PROVIDED DATA:
......
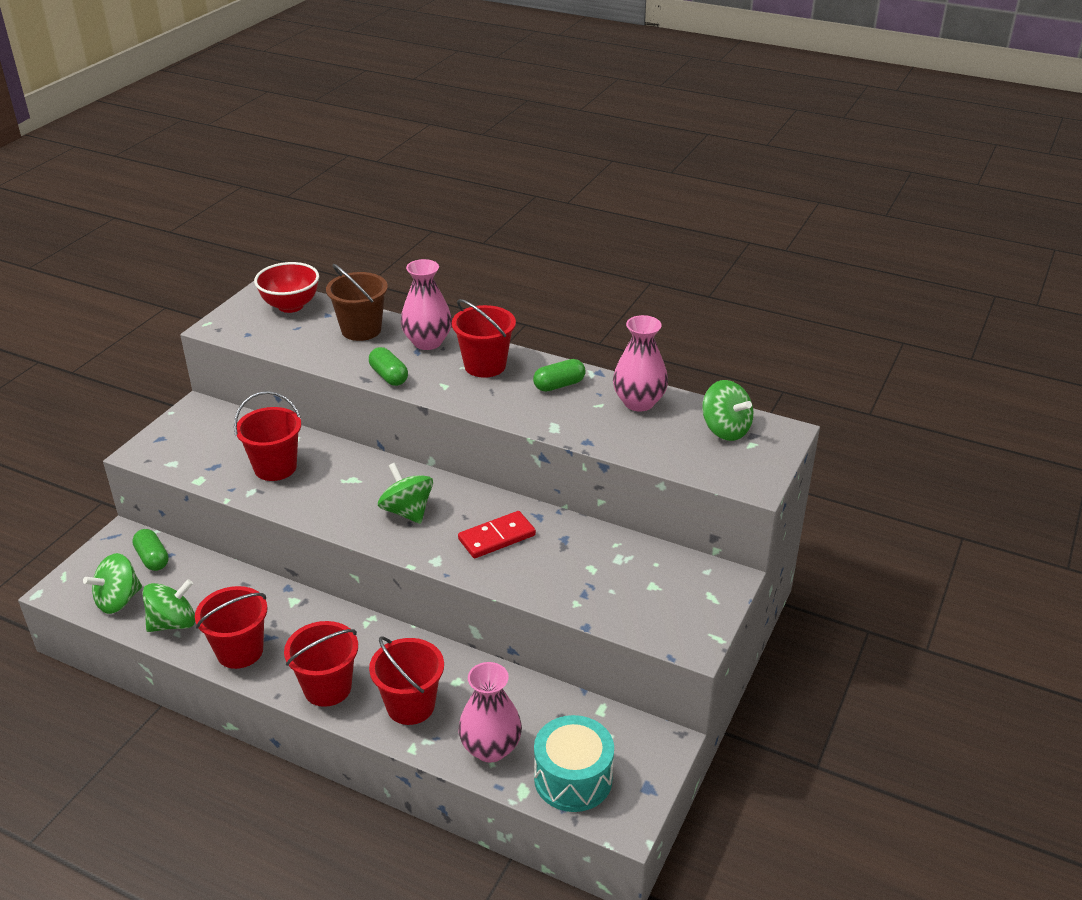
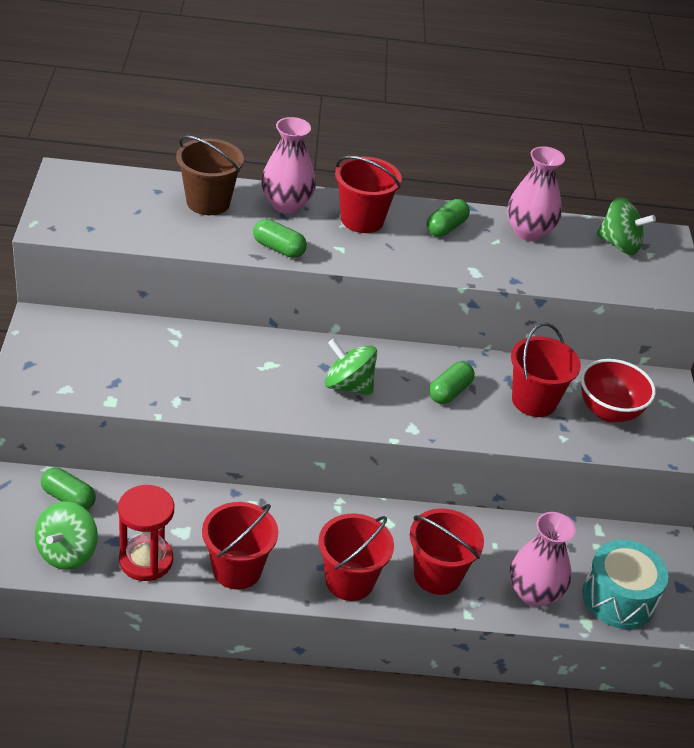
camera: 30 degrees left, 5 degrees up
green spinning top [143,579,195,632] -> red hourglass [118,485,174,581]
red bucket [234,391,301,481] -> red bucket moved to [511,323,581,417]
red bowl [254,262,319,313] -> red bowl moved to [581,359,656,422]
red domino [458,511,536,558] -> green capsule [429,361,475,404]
......
Your answer must be the entries repeated exactly, with no pictures.

camera: 30 degrees left, 5 degrees up
green spinning top [143,579,195,632] -> red hourglass [118,485,174,581]
red bucket [234,391,301,481] -> red bucket moved to [511,323,581,417]
red bowl [254,262,319,313] -> red bowl moved to [581,359,656,422]
red domino [458,511,536,558] -> green capsule [429,361,475,404]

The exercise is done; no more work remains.